=== What the task requires ===
In the entries that follow, find the word "cheese" and report each line it is on.

=== Extracted records ===
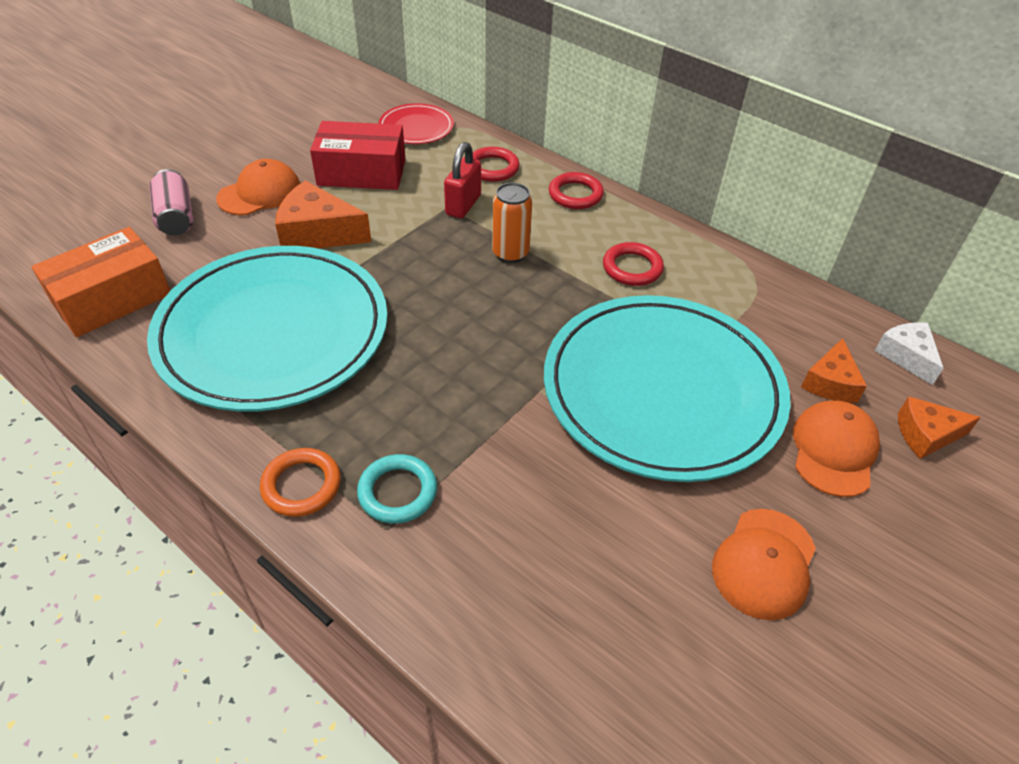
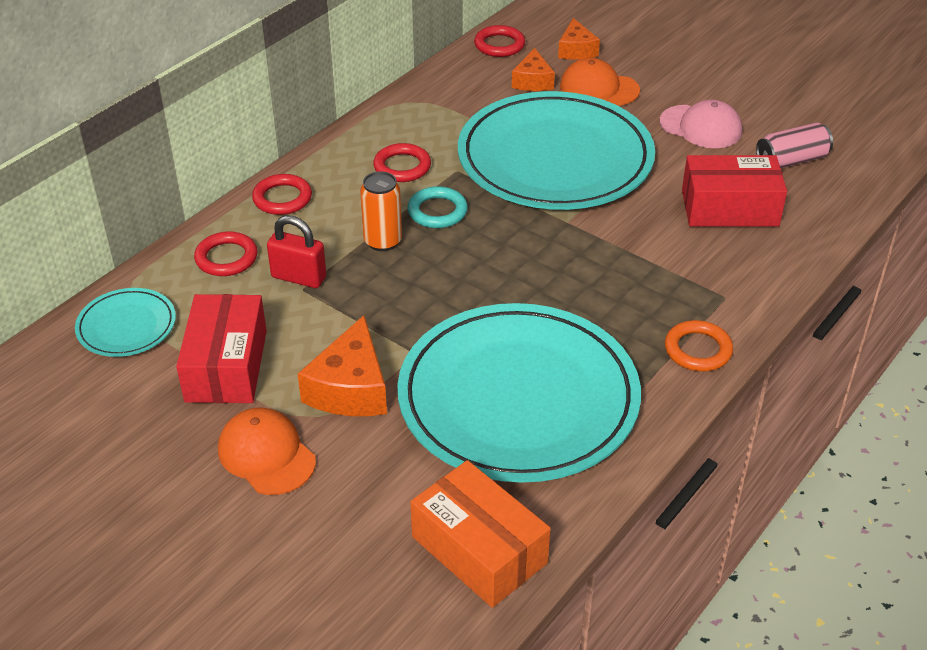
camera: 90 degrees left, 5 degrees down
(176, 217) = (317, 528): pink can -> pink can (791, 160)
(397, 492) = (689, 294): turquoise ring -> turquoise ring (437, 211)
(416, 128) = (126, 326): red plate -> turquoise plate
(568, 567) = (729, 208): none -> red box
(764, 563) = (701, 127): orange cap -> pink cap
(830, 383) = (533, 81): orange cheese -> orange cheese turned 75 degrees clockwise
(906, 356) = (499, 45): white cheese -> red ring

==

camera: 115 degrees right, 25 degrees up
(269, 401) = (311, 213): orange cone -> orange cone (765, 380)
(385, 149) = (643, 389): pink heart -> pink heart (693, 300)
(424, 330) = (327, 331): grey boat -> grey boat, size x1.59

=== Response for this exercise ===
(830, 383) = (533, 81): orange cheese -> orange cheese turned 75 degrees clockwise
(906, 356) = (499, 45): white cheese -> red ring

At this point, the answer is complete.